What you are asked to do:
Scan the entries below. List each line with "RAMP".

[[ Data, beginning ]]

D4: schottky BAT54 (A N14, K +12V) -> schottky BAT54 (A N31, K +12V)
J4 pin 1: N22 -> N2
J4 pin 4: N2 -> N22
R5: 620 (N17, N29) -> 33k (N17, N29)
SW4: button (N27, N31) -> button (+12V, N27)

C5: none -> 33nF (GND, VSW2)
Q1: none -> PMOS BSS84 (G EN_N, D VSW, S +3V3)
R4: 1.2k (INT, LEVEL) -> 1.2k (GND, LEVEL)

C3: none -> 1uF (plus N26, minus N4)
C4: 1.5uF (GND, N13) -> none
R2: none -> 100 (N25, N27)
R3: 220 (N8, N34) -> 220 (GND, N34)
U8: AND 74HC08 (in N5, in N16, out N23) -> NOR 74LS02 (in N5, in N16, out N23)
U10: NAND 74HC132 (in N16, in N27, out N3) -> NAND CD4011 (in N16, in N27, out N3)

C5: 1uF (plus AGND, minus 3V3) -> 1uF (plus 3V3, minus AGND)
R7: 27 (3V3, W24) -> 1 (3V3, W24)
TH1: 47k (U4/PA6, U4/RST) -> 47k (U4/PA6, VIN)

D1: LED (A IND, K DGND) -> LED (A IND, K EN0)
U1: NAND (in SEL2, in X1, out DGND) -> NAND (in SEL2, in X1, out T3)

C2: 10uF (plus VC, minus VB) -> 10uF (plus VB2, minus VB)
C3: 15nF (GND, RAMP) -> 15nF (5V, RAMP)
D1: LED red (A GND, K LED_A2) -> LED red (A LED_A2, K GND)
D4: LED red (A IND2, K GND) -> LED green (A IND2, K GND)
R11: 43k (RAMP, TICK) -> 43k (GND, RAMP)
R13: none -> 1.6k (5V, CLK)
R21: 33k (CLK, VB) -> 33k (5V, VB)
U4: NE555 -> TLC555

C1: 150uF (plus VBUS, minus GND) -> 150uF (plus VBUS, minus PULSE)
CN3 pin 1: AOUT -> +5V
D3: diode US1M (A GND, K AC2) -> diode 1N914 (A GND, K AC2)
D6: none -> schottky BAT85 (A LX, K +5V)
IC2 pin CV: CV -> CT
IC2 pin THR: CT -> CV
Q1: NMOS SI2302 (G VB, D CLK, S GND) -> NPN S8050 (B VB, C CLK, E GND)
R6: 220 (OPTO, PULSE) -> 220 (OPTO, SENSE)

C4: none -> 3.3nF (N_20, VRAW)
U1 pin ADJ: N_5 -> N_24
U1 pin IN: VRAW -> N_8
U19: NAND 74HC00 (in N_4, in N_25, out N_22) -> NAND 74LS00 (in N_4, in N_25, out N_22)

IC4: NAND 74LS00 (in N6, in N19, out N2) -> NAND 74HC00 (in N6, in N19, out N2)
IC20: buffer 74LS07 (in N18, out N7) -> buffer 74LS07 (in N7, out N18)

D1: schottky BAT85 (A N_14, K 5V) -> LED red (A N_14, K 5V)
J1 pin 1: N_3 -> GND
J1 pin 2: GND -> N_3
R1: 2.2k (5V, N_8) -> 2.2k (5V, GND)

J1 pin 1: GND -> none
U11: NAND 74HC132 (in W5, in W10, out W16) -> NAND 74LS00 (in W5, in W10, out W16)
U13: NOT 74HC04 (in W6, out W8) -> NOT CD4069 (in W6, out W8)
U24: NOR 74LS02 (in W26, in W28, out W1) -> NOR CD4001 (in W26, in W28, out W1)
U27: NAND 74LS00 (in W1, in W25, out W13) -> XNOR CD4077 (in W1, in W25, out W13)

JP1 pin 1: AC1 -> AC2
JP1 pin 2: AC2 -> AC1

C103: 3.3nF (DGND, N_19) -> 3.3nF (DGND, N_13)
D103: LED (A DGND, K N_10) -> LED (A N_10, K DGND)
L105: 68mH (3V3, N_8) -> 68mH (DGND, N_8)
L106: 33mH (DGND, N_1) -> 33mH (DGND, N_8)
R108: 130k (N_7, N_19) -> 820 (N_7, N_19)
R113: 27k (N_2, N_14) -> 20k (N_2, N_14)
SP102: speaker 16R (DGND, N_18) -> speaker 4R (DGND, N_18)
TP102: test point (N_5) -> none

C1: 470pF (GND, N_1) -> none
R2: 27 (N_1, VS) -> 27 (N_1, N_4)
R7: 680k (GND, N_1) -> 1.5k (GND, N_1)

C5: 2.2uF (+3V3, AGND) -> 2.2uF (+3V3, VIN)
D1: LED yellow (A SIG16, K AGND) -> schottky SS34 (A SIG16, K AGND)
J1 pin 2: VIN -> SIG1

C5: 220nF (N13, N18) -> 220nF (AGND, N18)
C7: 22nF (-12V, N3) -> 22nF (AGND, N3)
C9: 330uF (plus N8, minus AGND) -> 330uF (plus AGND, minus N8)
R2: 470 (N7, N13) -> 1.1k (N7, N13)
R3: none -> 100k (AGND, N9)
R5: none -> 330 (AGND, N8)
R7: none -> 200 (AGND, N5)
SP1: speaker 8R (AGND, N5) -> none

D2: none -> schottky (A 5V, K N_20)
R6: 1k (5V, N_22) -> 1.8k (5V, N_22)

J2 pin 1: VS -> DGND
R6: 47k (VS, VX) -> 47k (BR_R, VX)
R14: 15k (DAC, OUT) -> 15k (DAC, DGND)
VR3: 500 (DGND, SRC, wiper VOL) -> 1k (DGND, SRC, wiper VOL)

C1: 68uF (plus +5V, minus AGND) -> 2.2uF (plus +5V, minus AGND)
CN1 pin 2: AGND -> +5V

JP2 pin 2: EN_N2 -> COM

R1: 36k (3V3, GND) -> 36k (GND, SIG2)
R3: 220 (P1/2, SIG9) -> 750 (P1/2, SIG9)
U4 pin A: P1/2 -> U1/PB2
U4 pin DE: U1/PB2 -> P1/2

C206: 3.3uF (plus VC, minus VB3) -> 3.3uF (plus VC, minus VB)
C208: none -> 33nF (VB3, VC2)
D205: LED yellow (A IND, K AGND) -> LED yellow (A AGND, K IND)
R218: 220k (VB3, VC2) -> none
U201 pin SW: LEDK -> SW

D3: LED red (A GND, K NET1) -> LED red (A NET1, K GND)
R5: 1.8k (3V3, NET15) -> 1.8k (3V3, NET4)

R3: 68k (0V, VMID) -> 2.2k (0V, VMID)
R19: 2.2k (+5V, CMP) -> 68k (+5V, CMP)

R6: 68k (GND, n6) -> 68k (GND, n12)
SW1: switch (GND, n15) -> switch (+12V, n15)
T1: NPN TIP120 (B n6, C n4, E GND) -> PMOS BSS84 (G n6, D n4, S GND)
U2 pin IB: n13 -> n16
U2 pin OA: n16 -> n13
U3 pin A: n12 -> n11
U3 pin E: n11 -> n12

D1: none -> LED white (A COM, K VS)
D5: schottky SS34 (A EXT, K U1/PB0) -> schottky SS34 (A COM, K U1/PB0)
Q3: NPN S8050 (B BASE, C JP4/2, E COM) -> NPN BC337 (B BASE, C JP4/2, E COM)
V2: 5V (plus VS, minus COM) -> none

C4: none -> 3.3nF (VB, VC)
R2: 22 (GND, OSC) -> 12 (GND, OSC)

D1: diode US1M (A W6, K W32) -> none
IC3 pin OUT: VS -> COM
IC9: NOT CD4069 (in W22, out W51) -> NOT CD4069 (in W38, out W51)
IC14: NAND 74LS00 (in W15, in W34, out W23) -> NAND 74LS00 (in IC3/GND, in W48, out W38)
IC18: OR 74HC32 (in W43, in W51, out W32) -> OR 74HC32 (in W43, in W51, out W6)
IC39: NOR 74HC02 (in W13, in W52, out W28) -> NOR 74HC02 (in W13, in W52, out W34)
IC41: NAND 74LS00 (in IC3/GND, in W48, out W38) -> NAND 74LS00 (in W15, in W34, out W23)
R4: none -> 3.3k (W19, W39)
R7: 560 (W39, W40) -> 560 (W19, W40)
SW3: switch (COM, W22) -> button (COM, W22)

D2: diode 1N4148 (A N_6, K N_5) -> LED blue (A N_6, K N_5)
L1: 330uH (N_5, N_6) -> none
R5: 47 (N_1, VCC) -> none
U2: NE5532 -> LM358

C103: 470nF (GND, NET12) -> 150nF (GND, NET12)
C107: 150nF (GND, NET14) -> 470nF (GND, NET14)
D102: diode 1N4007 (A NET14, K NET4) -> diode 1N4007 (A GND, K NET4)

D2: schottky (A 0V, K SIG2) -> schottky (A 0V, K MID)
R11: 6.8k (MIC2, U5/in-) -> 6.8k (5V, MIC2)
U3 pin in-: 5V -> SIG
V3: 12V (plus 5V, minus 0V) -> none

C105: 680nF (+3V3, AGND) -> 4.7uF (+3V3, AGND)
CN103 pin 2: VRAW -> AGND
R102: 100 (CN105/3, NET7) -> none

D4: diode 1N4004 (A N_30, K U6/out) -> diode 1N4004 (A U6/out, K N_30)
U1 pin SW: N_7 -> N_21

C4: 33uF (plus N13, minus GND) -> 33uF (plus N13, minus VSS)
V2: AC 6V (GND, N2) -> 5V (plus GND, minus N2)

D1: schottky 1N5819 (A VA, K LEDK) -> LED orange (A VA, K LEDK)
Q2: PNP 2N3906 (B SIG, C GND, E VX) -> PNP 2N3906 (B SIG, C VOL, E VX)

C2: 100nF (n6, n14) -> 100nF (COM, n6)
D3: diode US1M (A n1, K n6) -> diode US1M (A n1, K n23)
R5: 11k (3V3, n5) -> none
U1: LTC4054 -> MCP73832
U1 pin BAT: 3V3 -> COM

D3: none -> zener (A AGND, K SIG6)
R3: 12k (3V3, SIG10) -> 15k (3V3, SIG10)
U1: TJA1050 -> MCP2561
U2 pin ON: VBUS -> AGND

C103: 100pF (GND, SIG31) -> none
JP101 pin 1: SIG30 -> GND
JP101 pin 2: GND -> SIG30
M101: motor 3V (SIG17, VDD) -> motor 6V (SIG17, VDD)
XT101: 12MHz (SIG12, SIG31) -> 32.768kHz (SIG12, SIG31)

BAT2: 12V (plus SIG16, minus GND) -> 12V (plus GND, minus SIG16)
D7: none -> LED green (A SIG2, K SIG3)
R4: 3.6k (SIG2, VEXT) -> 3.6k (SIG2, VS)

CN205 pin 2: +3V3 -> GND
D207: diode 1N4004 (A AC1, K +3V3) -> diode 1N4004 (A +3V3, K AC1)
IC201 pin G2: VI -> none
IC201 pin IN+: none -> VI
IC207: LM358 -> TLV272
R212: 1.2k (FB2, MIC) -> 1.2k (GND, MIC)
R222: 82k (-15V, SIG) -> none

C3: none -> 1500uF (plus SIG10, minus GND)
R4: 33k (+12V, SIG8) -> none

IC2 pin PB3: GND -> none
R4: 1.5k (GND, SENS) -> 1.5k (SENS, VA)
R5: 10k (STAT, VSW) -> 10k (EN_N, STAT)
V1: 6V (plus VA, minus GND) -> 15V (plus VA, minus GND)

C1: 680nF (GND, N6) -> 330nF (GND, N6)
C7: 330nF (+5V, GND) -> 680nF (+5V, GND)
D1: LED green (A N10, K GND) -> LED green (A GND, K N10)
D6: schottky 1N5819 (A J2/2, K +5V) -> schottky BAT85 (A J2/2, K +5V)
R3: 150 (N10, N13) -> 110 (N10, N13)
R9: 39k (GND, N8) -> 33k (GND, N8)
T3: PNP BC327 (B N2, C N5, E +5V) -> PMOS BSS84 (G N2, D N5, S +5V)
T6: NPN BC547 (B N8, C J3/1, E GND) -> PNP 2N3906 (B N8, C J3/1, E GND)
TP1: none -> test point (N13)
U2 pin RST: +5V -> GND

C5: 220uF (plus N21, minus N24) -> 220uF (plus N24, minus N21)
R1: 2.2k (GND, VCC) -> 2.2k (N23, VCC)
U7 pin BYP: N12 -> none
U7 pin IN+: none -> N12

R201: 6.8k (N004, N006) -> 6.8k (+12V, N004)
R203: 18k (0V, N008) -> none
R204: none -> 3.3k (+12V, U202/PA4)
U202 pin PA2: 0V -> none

[[ Data, end ]]

Task result:
C3: 15nF (GND, RAMP) -> 15nF (5V, RAMP)
R11: 43k (RAMP, TICK) -> 43k (GND, RAMP)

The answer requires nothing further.